--- Required work ---
Repeat the records below exactly from the line containing "grey plate [595,220,654,270]" to the line containing "camera: 175 degrees right, 25 degrees down", taking in both of those lines. Drop the pictures.

--- Task material ---
##########

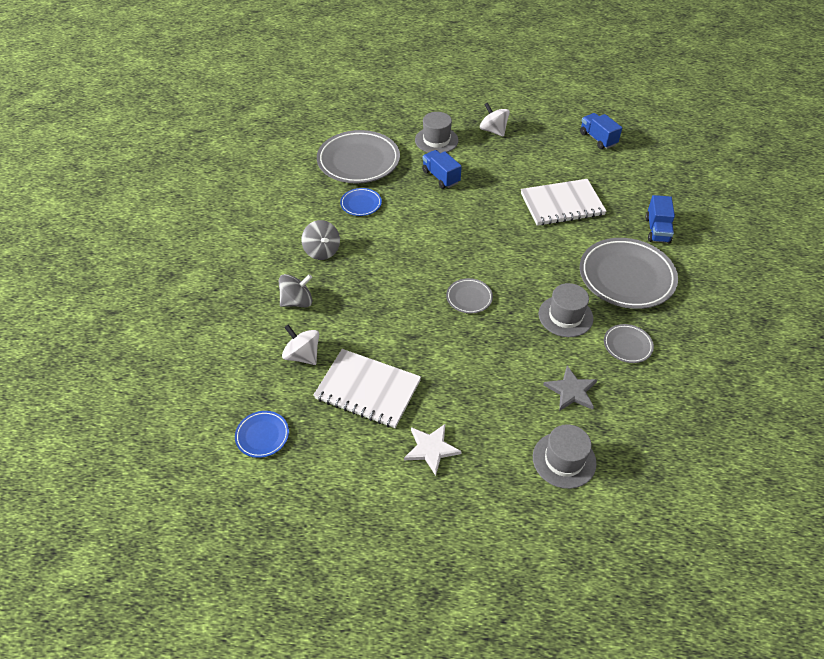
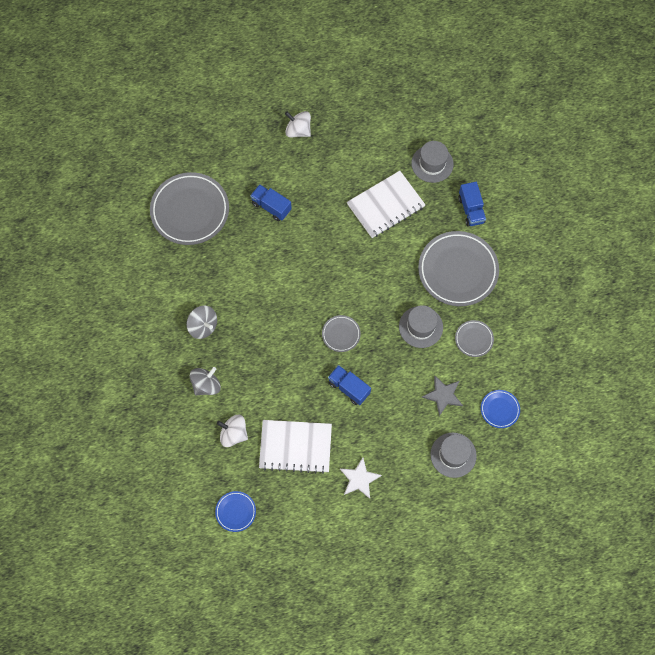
camera: 20 degrees left, 20 degrees up
blue plate [340,188,382,216] -> blue plate moved to [481,390,520,428]
grey hat [415,112,459,153] -> grey hat moved to [411,141,454,183]
blue truck [580,113,622,149] -> blue truck moved to [328,365,371,405]

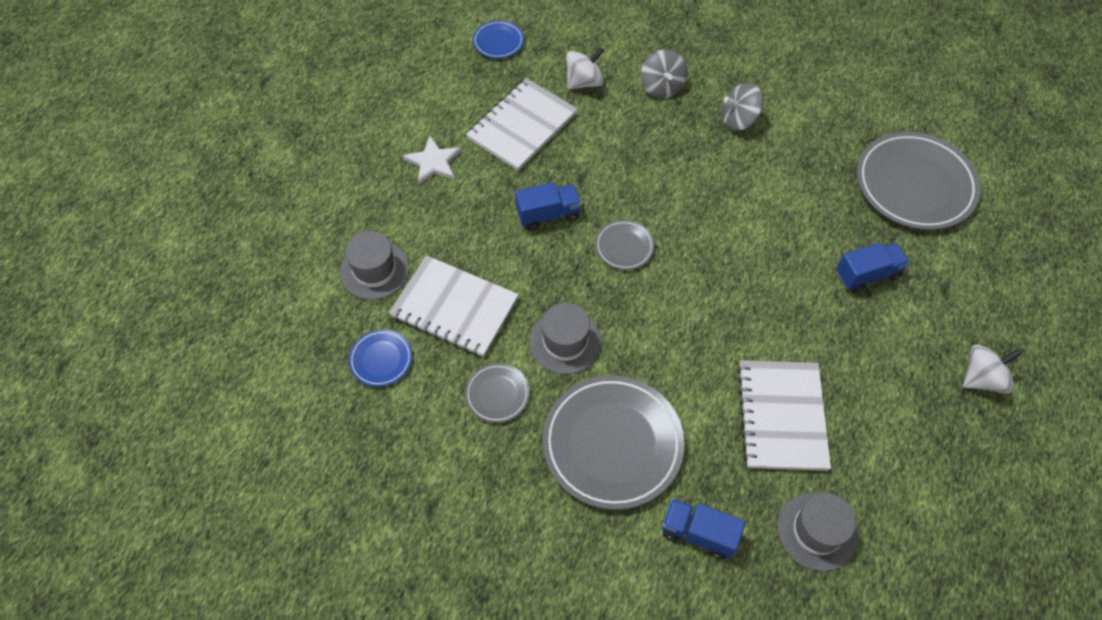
camera: 125 degrees right, 10 degrees down
grey star [422,375,463,416] -> white notebook [389,255,519,357]

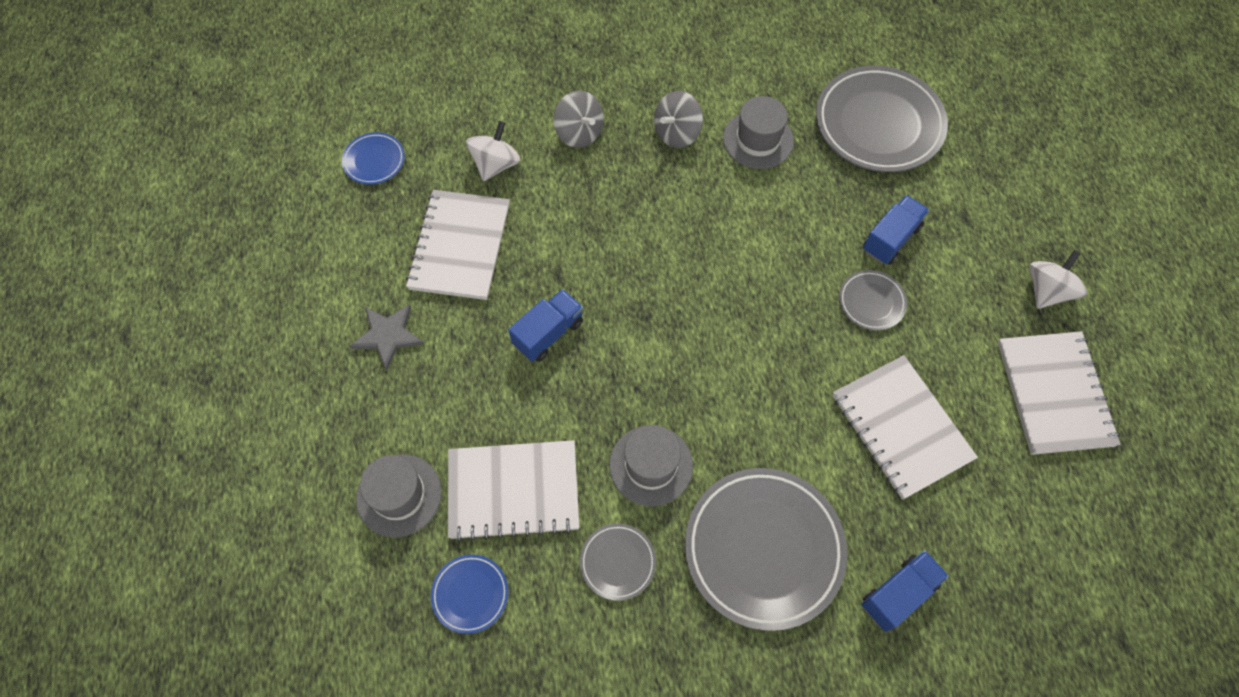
camera: 30 degrees left, 5 degrees up
white star [403,136,462,185] -> grey star [350,304,424,370]
grey plate [595,220,654,270] -> grey plate moved to [839,270,907,331]
blue truck [662,498,745,559] -> blue truck turned 150 degrees clockwise [862,550,949,632]
grey hat [777,492,858,571] -> grey hat moved to [723,96,794,169]
none -> white notebook [998,331,1120,455]

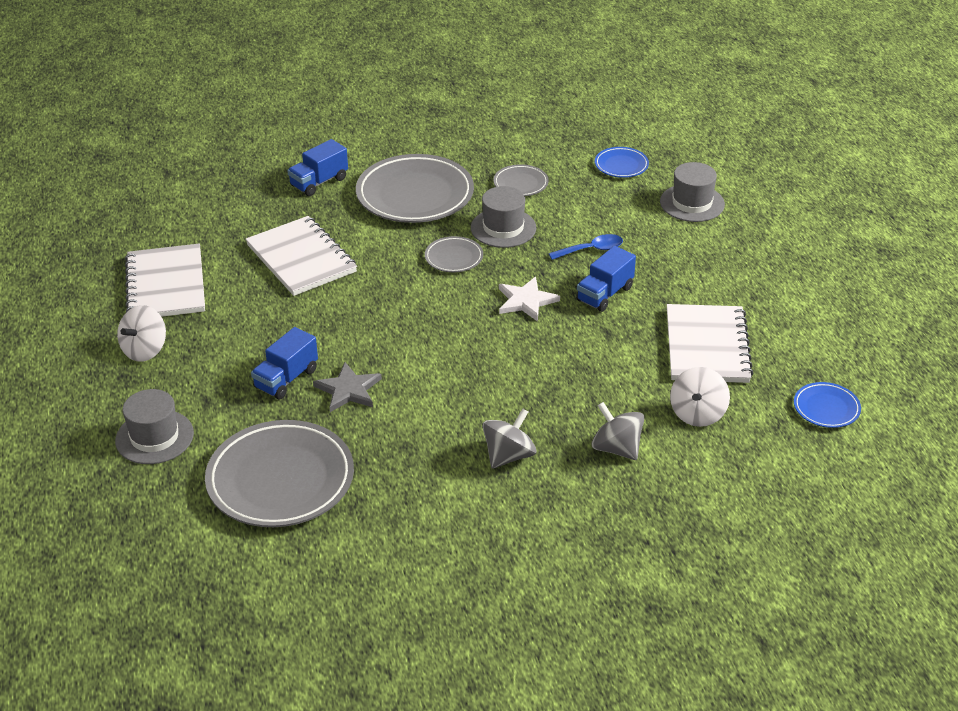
camera: 175 degrees right, 25 degrees down
grey star [350,304,424,370] -> grey star moved to [313,362,382,412]
white notebook [448,440,579,542] -> none
grey hat [723,96,794,169] -> grey hat moved to [115,389,194,464]
grey plate [839,270,907,331] -> grey plate moved to [425,236,483,272]
none -> white star [499,277,560,322]
none -> blue spoon [549,234,623,260]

##########

--- Response to the exercise ---
grey plate [595,220,654,270] -> grey plate moved to [839,270,907,331]
blue truck [662,498,745,559] -> blue truck turned 150 degrees clockwise [862,550,949,632]
grey hat [777,492,858,571] -> grey hat moved to [723,96,794,169]
none -> white notebook [998,331,1120,455]

camera: 175 degrees right, 25 degrees down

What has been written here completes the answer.